-- Data supplied follows --

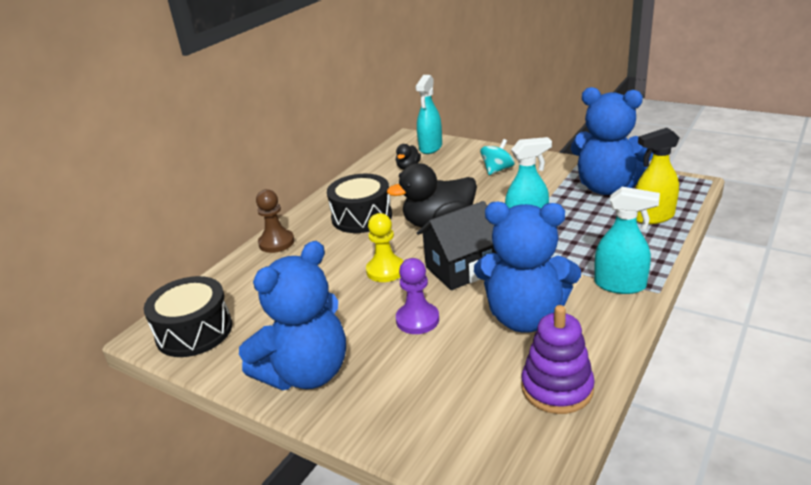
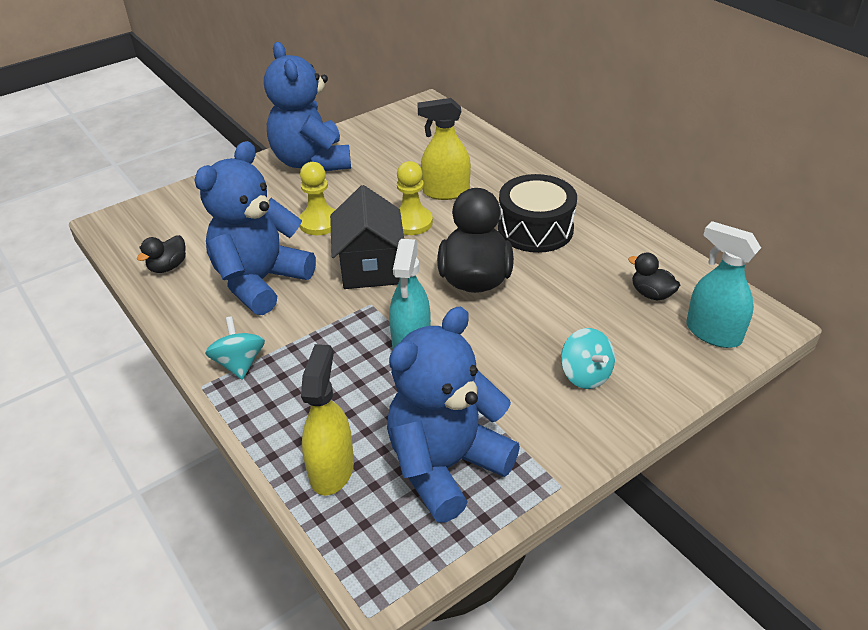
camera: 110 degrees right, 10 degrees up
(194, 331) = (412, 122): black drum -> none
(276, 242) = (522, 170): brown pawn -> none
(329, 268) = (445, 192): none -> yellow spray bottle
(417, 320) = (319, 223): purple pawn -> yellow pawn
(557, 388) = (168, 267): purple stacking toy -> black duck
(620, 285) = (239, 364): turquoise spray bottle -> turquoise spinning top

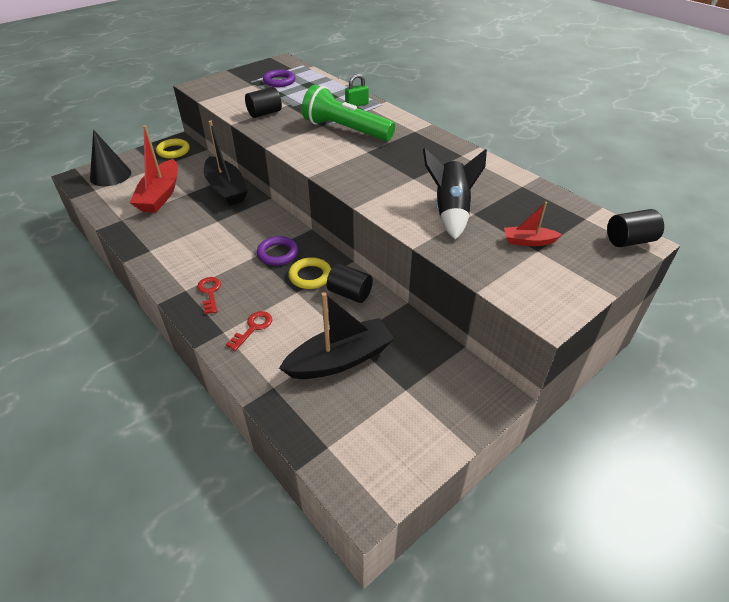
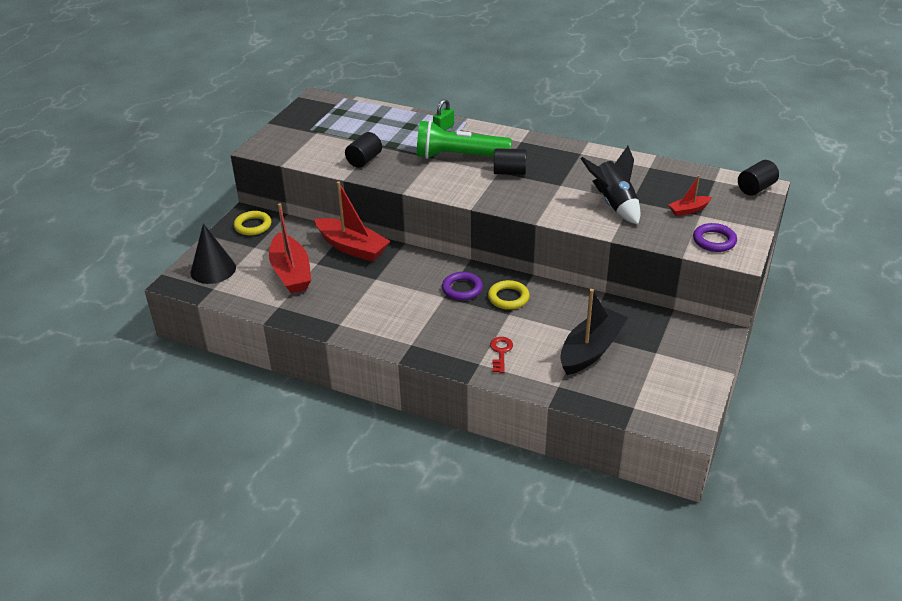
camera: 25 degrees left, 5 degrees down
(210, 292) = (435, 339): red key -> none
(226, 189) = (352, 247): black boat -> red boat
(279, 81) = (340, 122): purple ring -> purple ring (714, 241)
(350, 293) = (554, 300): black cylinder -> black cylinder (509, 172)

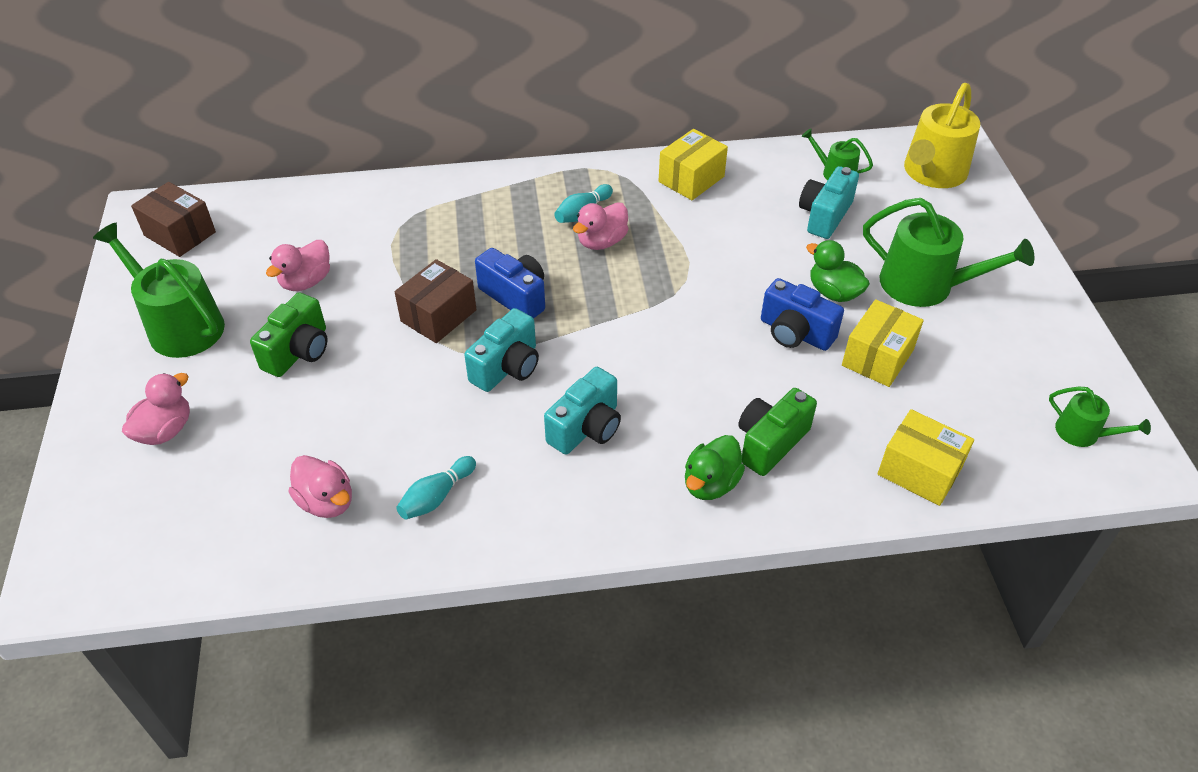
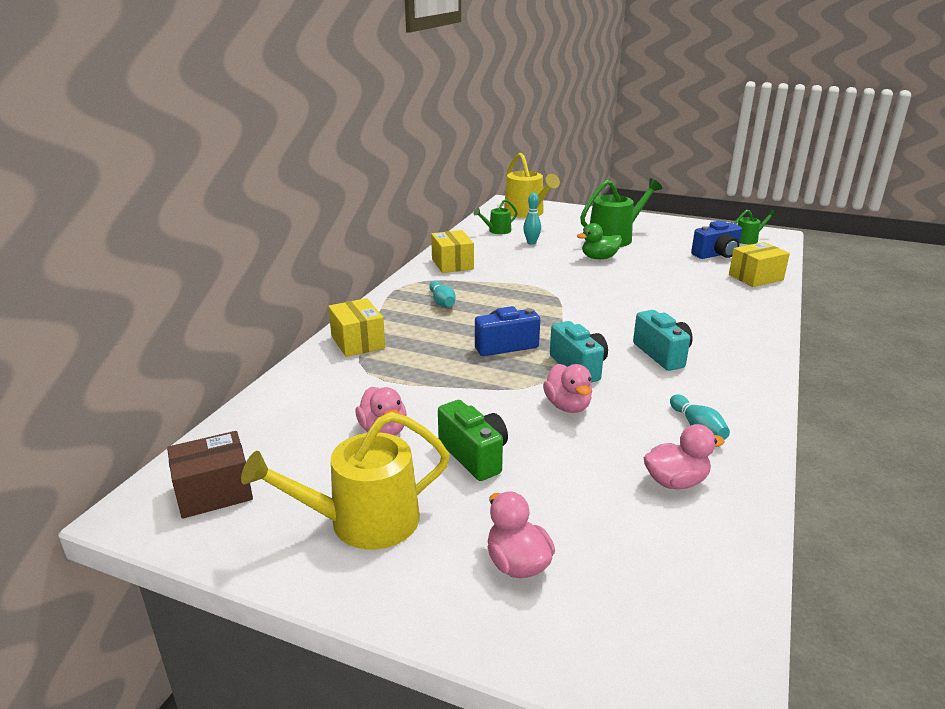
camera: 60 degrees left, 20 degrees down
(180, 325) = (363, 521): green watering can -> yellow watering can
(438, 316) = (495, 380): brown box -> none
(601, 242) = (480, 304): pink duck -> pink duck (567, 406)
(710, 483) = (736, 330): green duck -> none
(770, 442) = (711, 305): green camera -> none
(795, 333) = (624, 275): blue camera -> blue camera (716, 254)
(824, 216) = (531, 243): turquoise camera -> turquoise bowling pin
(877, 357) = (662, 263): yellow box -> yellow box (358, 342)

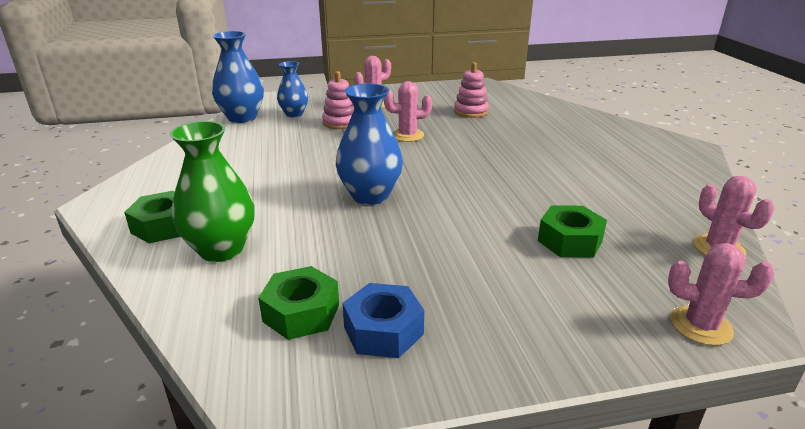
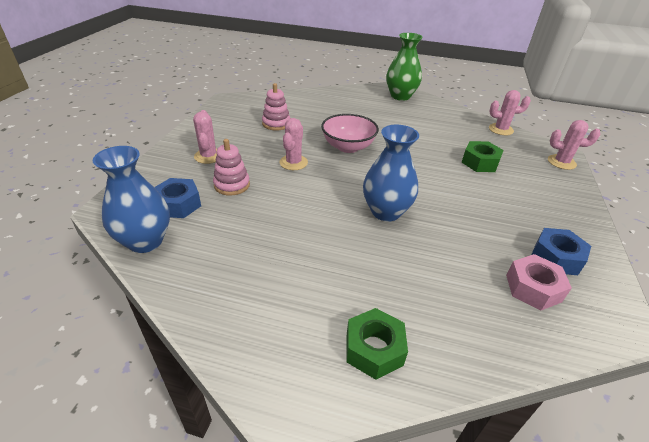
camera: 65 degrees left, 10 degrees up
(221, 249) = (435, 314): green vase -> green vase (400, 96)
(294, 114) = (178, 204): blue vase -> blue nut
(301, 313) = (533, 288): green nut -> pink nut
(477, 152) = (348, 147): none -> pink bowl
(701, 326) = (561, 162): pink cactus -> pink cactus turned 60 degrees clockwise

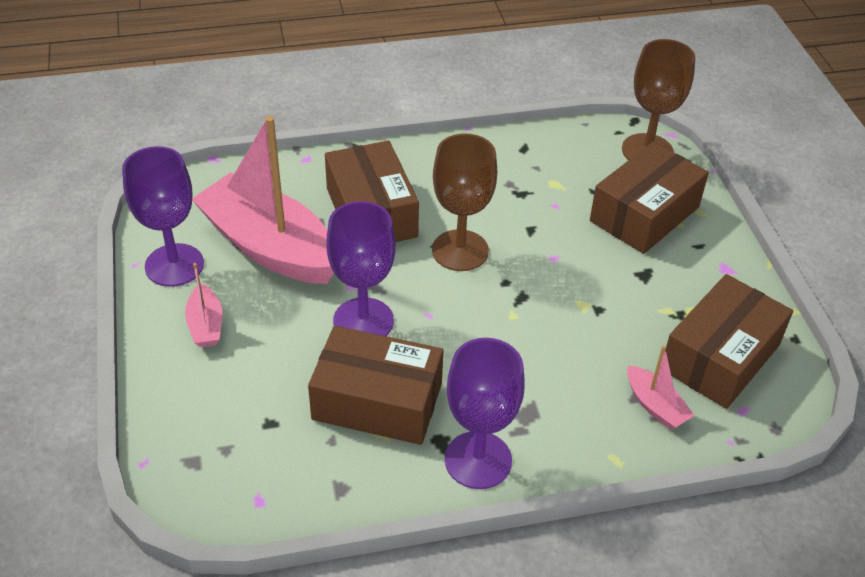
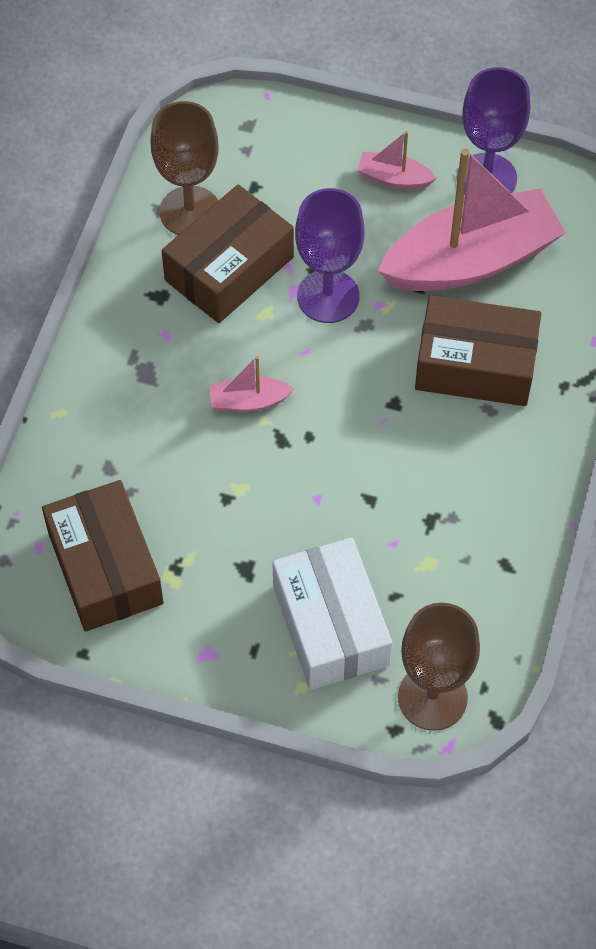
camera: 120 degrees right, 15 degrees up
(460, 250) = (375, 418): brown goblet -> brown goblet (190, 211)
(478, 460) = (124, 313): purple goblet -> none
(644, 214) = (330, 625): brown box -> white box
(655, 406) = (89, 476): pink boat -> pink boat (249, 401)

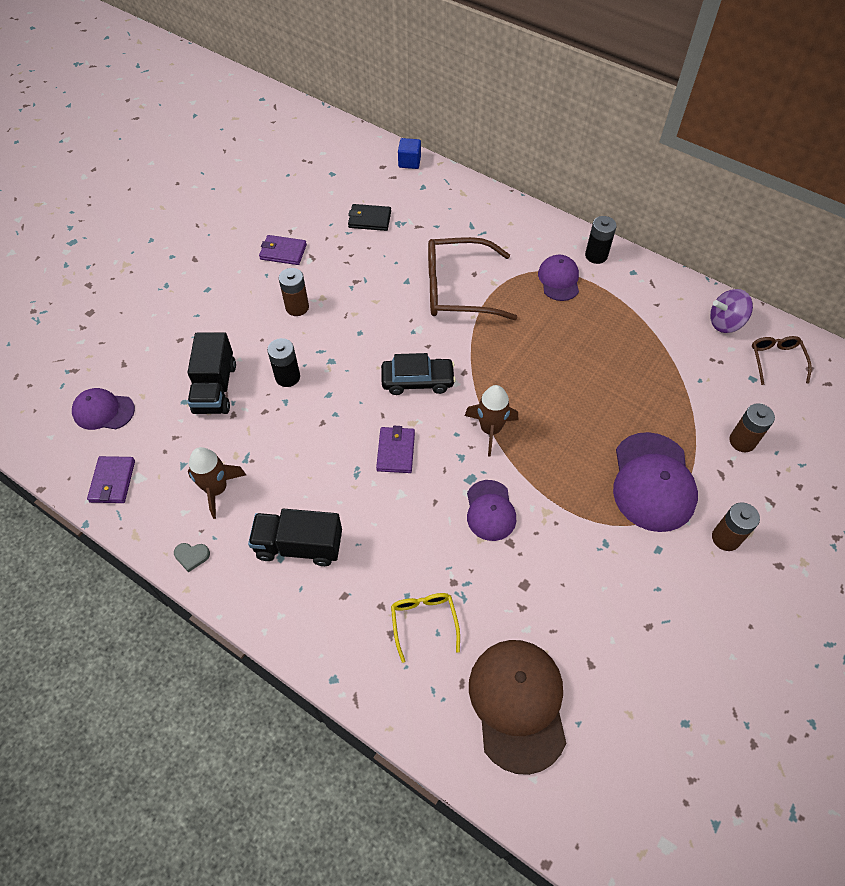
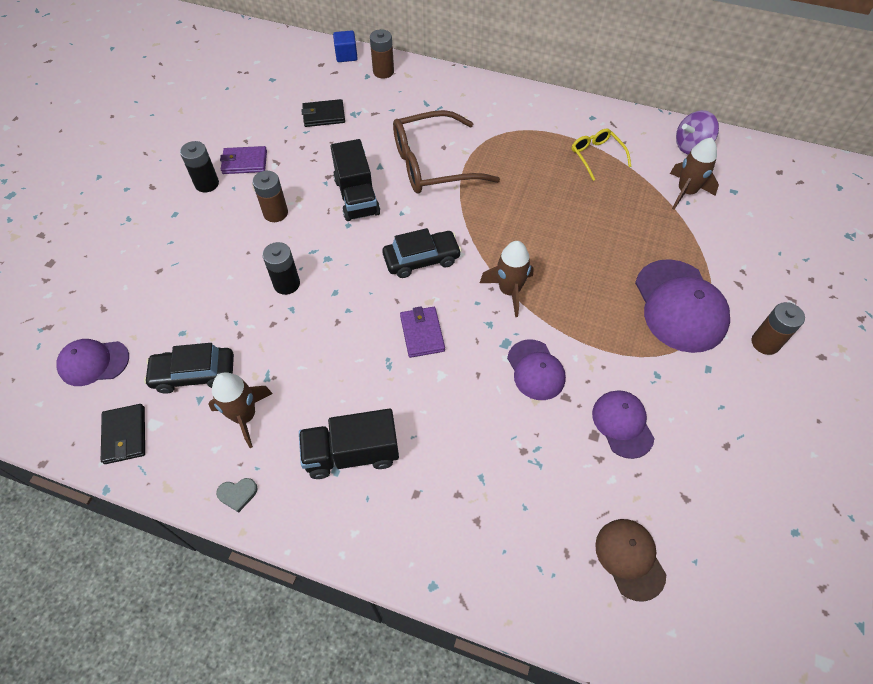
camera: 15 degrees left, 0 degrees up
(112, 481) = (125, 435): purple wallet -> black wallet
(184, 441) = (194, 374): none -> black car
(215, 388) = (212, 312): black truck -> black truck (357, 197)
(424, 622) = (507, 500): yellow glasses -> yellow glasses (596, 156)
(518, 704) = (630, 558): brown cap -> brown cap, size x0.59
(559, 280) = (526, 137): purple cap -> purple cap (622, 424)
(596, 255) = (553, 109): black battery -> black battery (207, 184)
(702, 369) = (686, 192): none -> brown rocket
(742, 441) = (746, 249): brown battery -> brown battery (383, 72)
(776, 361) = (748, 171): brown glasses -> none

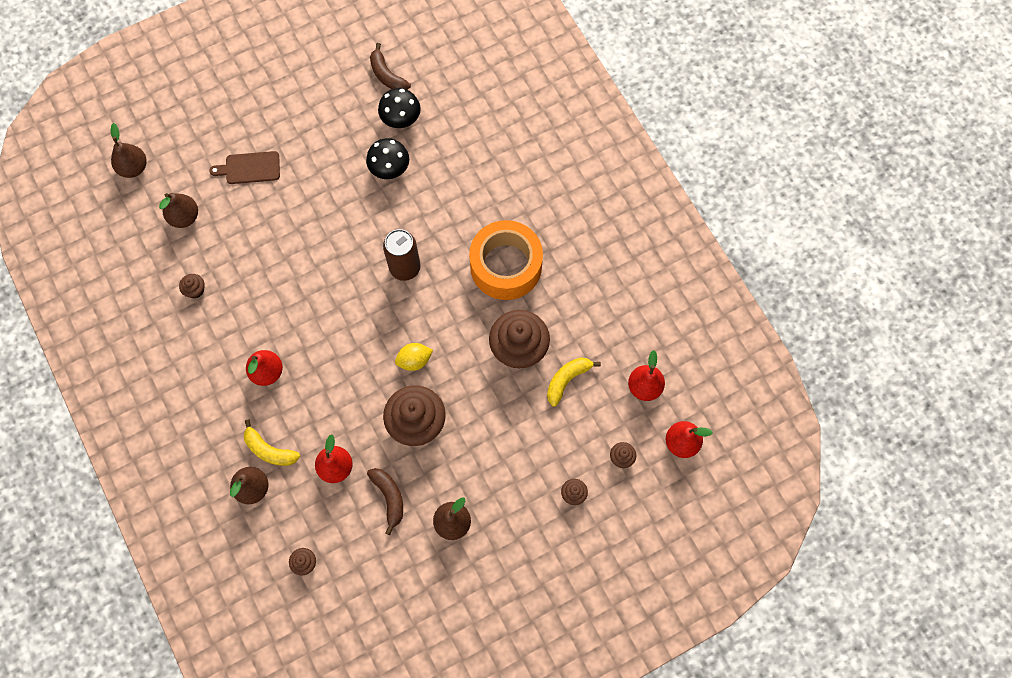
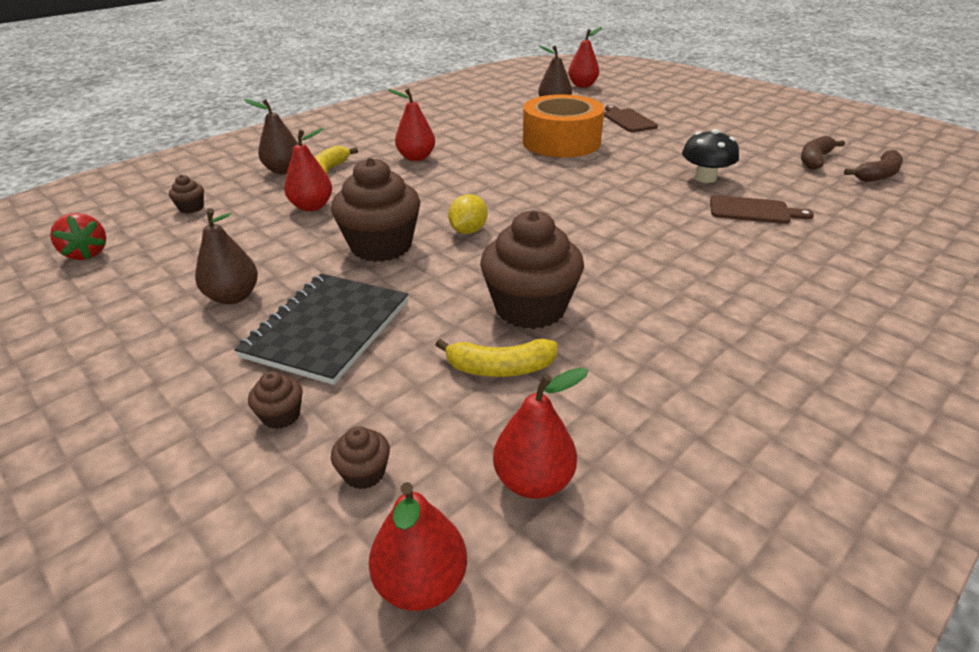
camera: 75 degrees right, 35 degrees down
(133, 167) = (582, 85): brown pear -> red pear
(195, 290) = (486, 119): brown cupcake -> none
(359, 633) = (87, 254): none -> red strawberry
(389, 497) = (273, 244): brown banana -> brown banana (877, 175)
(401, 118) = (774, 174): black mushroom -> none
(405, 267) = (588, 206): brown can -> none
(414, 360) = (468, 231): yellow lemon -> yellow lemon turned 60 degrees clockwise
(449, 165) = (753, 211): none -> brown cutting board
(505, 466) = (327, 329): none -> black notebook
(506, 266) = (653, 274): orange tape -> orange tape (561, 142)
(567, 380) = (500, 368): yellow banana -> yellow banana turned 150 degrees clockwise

-- Data supplied concluded --

Give all the records again, exactly, without images.

## Solution
camera: 110 degrees right, 10 degrees up
(194, 331) = (412, 122): black drum -> none
(276, 242) = (522, 170): brown pawn -> none
(329, 268) = (445, 192): none -> yellow spray bottle
(417, 320) = (319, 223): purple pawn -> yellow pawn
(557, 388) = (168, 267): purple stacking toy -> black duck
(620, 285) = (239, 364): turquoise spray bottle -> turquoise spinning top

camera: 25 degrees left, 5 degrees down
(210, 292) = (435, 339): red key -> none
(226, 189) = (352, 247): black boat -> red boat
(279, 81) = (340, 122): purple ring -> purple ring (714, 241)
(350, 293) = (554, 300): black cylinder -> black cylinder (509, 172)

camera: 60 degrees left, 20 degrees down
(180, 325) = (363, 521): green watering can -> yellow watering can
(438, 316) = (495, 380): brown box -> none
(601, 242) = (480, 304): pink duck -> pink duck (567, 406)
(710, 483) = (736, 330): green duck -> none
(770, 442) = (711, 305): green camera -> none
(795, 333) = (624, 275): blue camera -> blue camera (716, 254)
(824, 216) = (531, 243): turquoise camera -> turquoise bowling pin
(877, 357) = (662, 263): yellow box -> yellow box (358, 342)

camera: 65 degrees left, 10 degrees up
(221, 249) = (435, 314): green vase -> green vase (400, 96)
(294, 114) = (178, 204): blue vase -> blue nut
(301, 313) = (533, 288): green nut -> pink nut
(477, 152) = (348, 147): none -> pink bowl
(701, 326) = (561, 162): pink cactus -> pink cactus turned 60 degrees clockwise

camera: 120 degrees right, 15 degrees up
(460, 250) = (375, 418): brown goblet -> brown goblet (190, 211)
(478, 460) = (124, 313): purple goblet -> none
(644, 214) = (330, 625): brown box -> white box
(655, 406) = (89, 476): pink boat -> pink boat (249, 401)

camera: 15 degrees left, 0 degrees up
(112, 481) = (125, 435): purple wallet -> black wallet
(184, 441) = (194, 374): none -> black car
(215, 388) = (212, 312): black truck -> black truck (357, 197)
(424, 622) = (507, 500): yellow glasses -> yellow glasses (596, 156)
(518, 704) = (630, 558): brown cap -> brown cap, size x0.59
(559, 280) = (526, 137): purple cap -> purple cap (622, 424)
(596, 255) = (553, 109): black battery -> black battery (207, 184)
(702, 369) = (686, 192): none -> brown rocket
(742, 441) = (746, 249): brown battery -> brown battery (383, 72)
(776, 361) = (748, 171): brown glasses -> none

camera: 75 degrees right, 35 degrees down
(133, 167) = (582, 85): brown pear -> red pear
(195, 290) = (486, 119): brown cupcake -> none
(359, 633) = (87, 254): none -> red strawberry
(389, 497) = (273, 244): brown banana -> brown banana (877, 175)
(401, 118) = (774, 174): black mushroom -> none
(405, 267) = (588, 206): brown can -> none
(414, 360) = (468, 231): yellow lemon -> yellow lemon turned 60 degrees clockwise
(449, 165) = (753, 211): none -> brown cutting board
(505, 466) = (327, 329): none -> black notebook
(506, 266) = (653, 274): orange tape -> orange tape (561, 142)
(567, 380) = (500, 368): yellow banana -> yellow banana turned 150 degrees clockwise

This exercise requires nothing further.